- [What you have to do]: Count the lines that contain the string "none" in the records beneath, and respond with the number only.

*** Extracted entries Section Begins ***

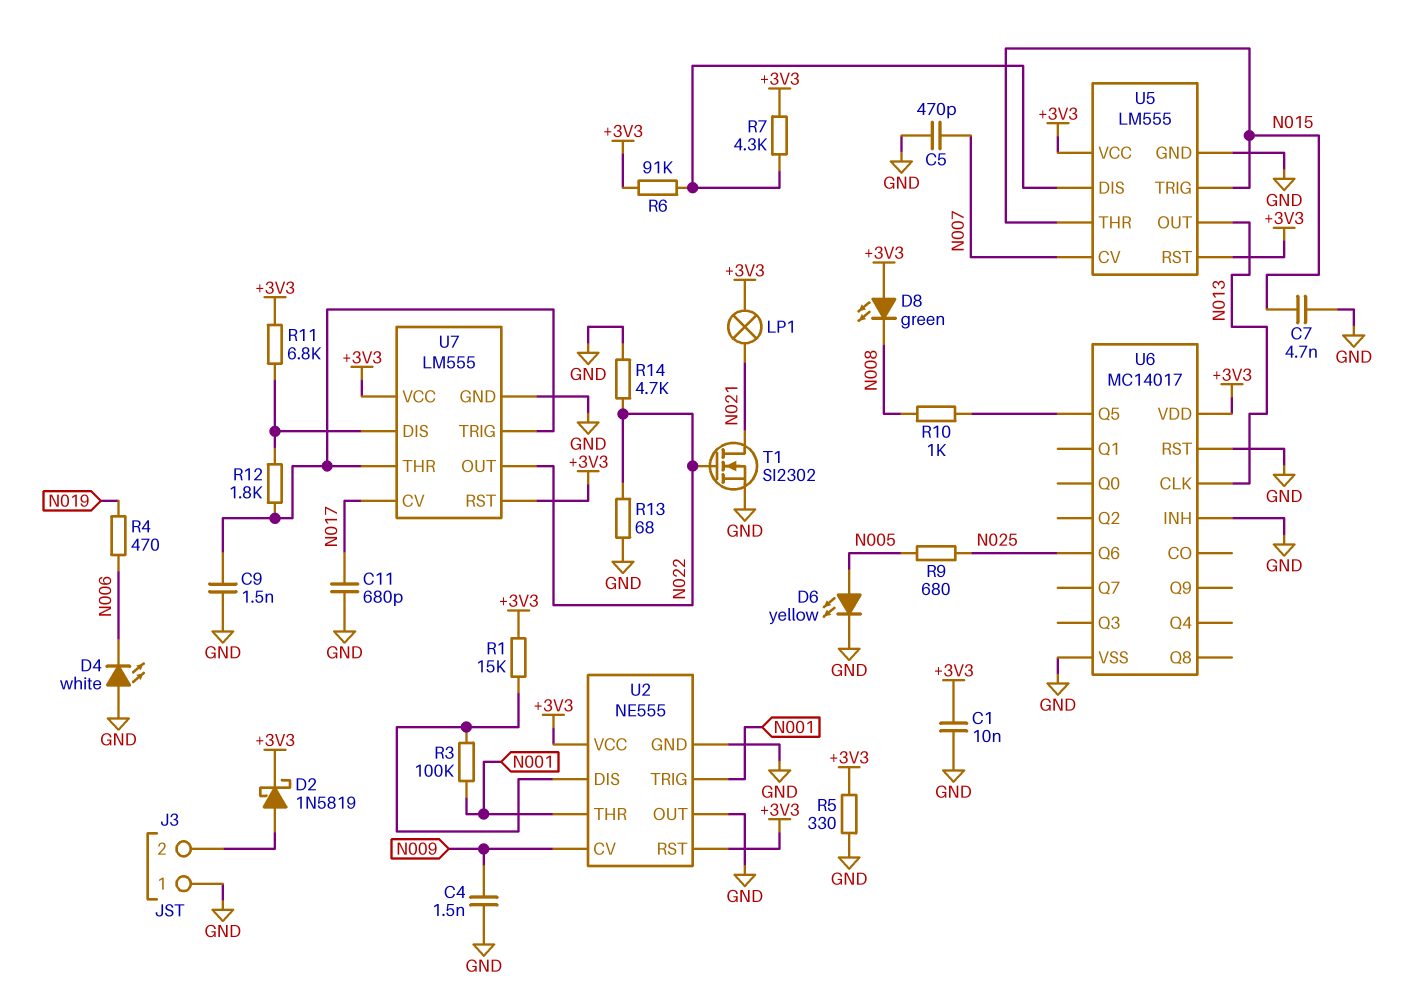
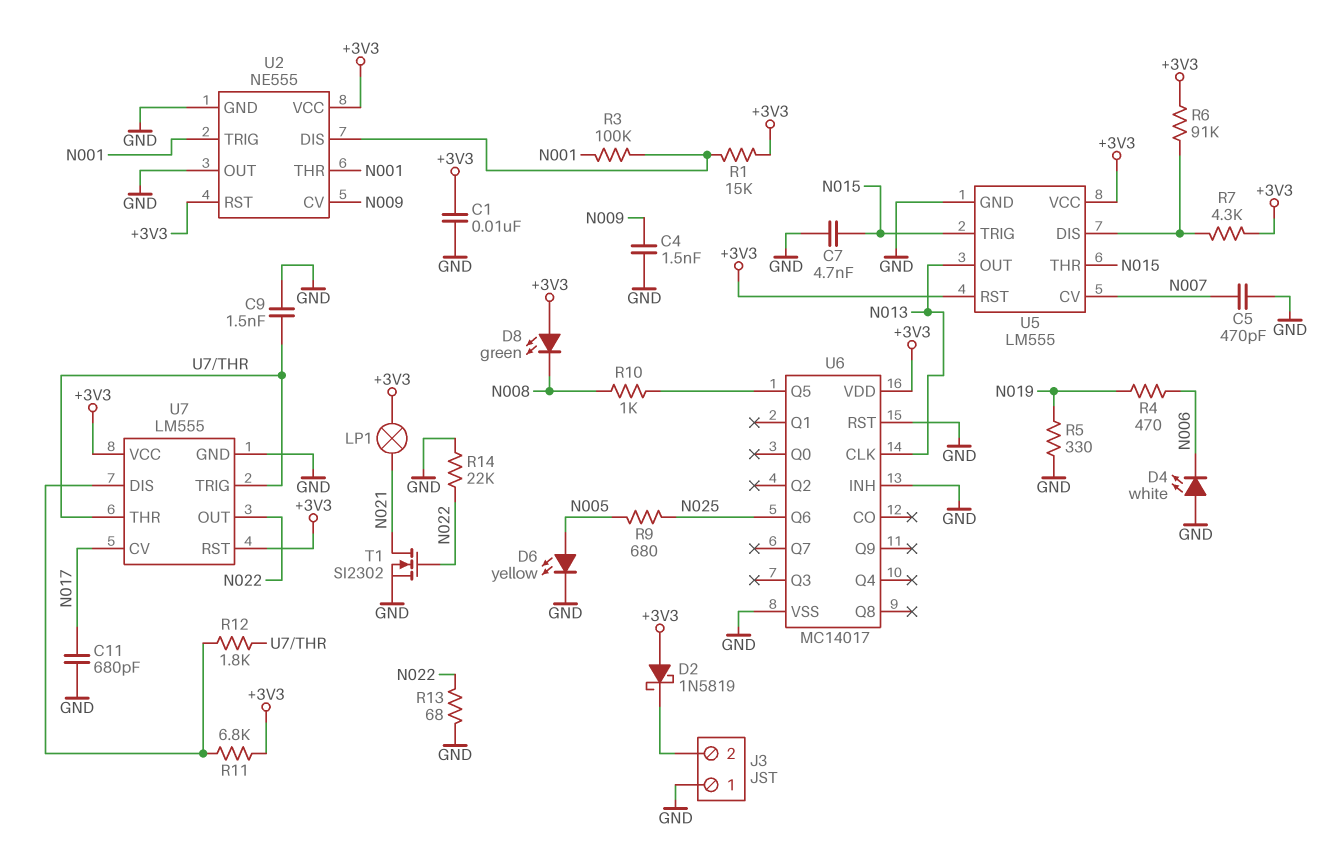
D2: schottky 1N5819 (A J3/2, K +3V3) -> schottky 1N5819 (A +3V3, K J3/2)
R5: 330 (+3V3, GND) -> 330 (GND, N019)
R14: 4.7k (GND, N022) -> 22k (GND, N022)

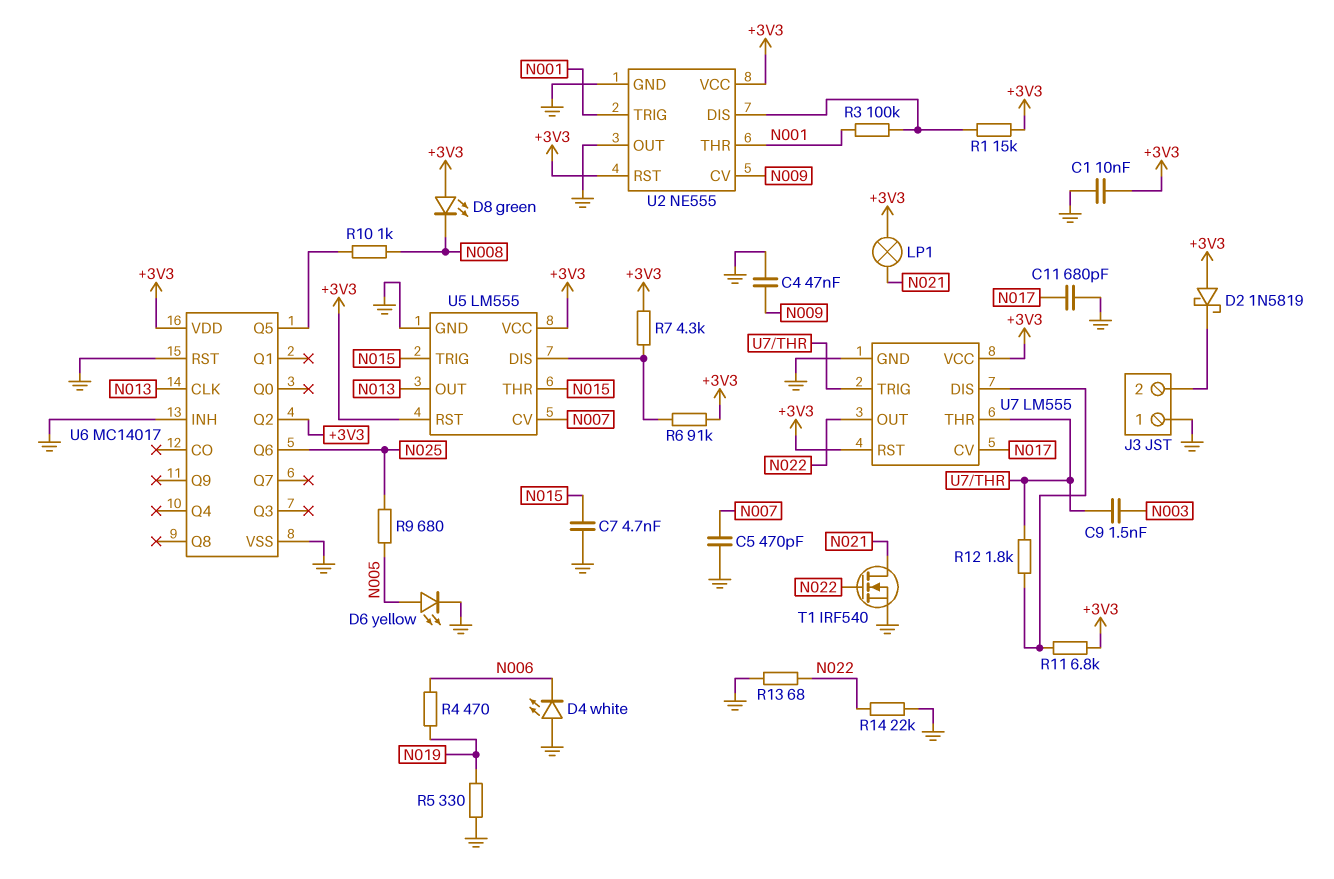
C4: 1.5nF (GND, N009) -> 47nF (GND, N009)
C9: 1.5nF (GND, U7/THR) -> 1.5nF (N003, U7/THR)
T1: NMOS SI2302 (G N022, D N021, S GND) -> NMOS IRF540 (G N022, D N021, S GND)
U6 pin Q2: none -> +3V3

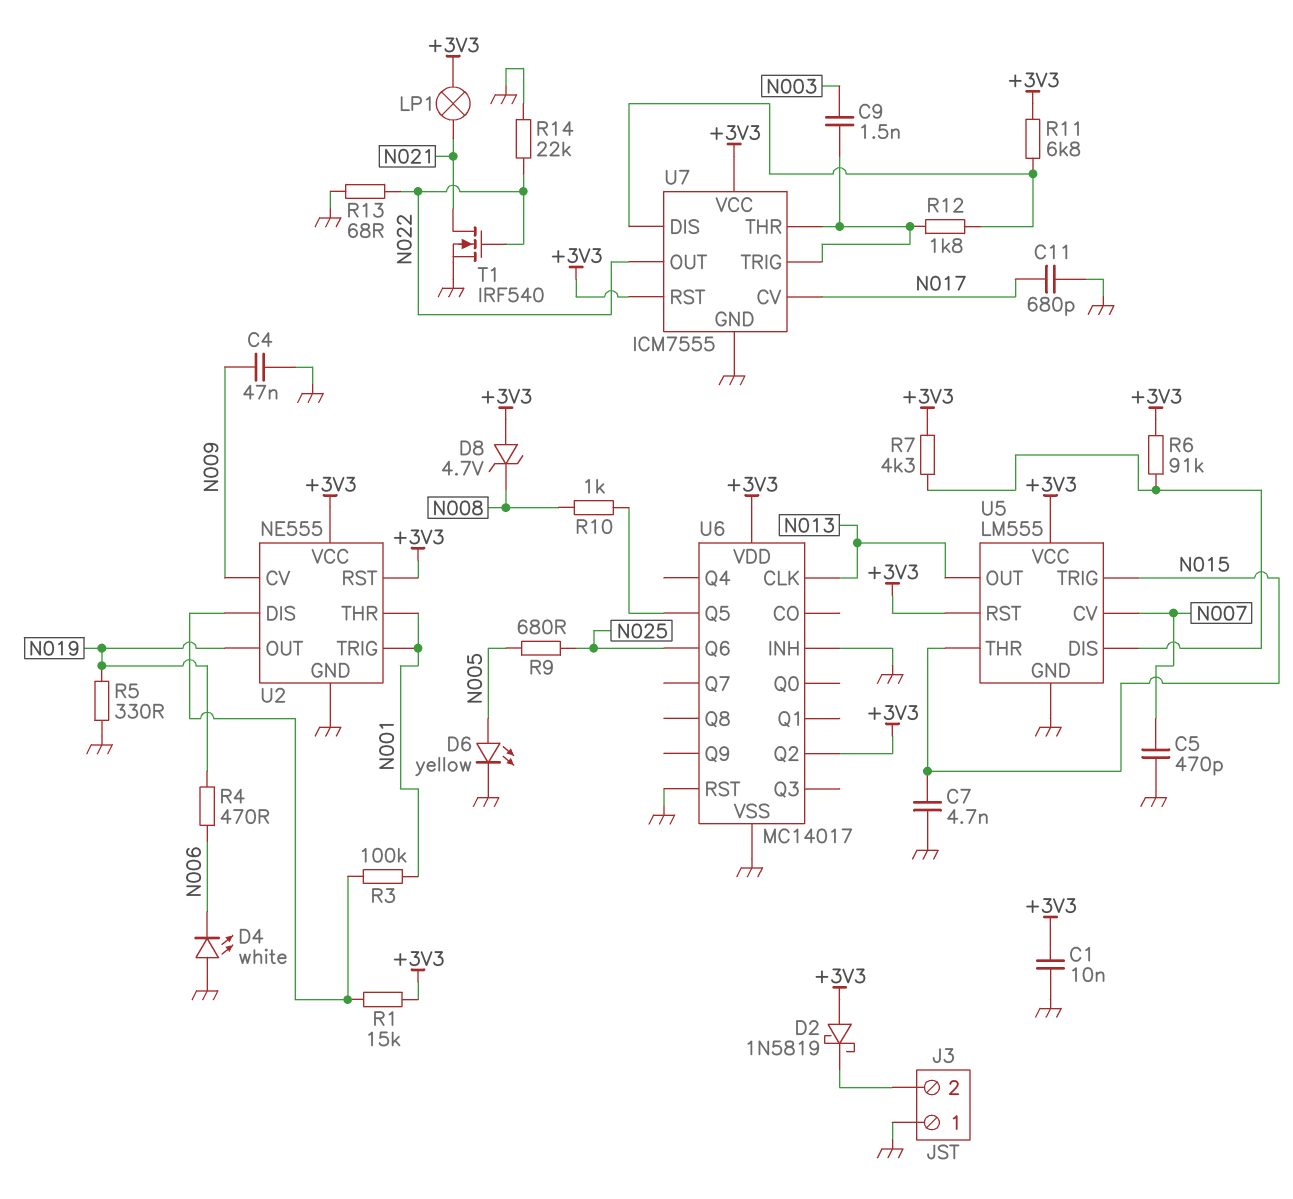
D8: LED green (A +3V3, K N008) -> zener 4.7V (A +3V3, K N008)
U2 pin OUT: GND -> N019
U7: LM555 -> ICM7555

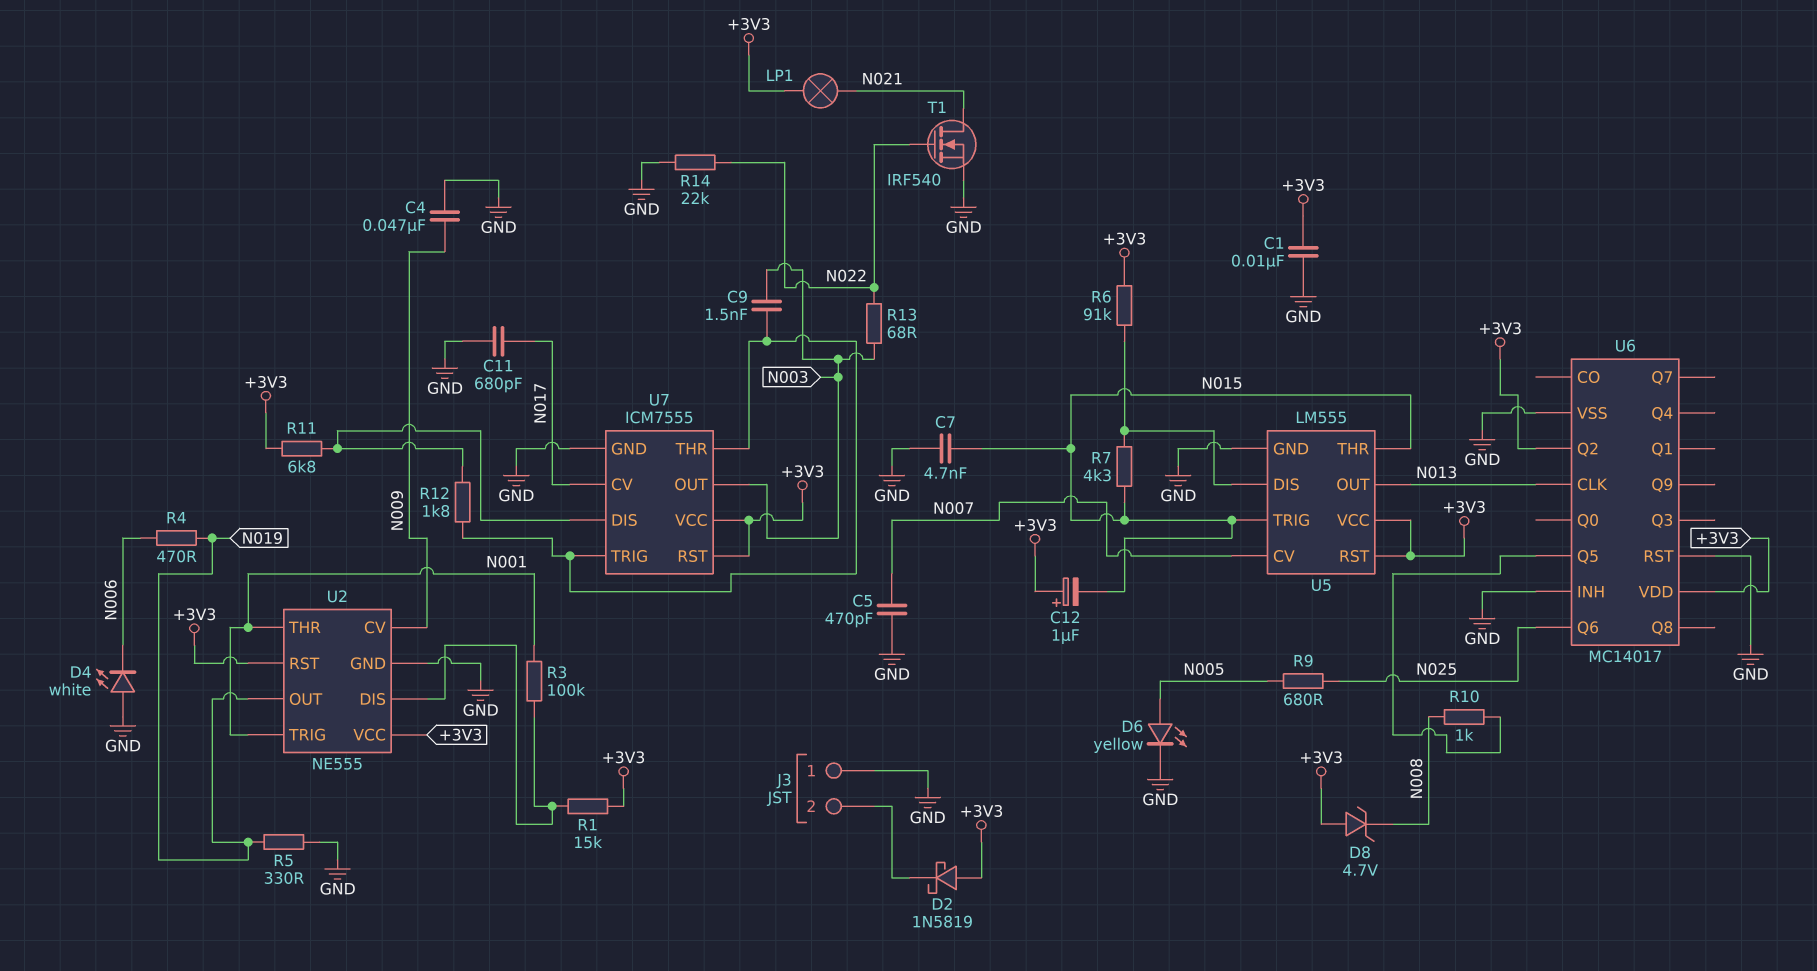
C12: none -> 1uF (plus +3V3, minus N015)
R7: 4.3k (+3V3, U5/DIS) -> 4.3k (N015, U5/DIS)
R13: 68 (GND, N022) -> 68 (N003, N022)
U7 pin OUT: N022 -> N003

*** Extracted entries Section Ends ***

- [Response to the exercise]: 2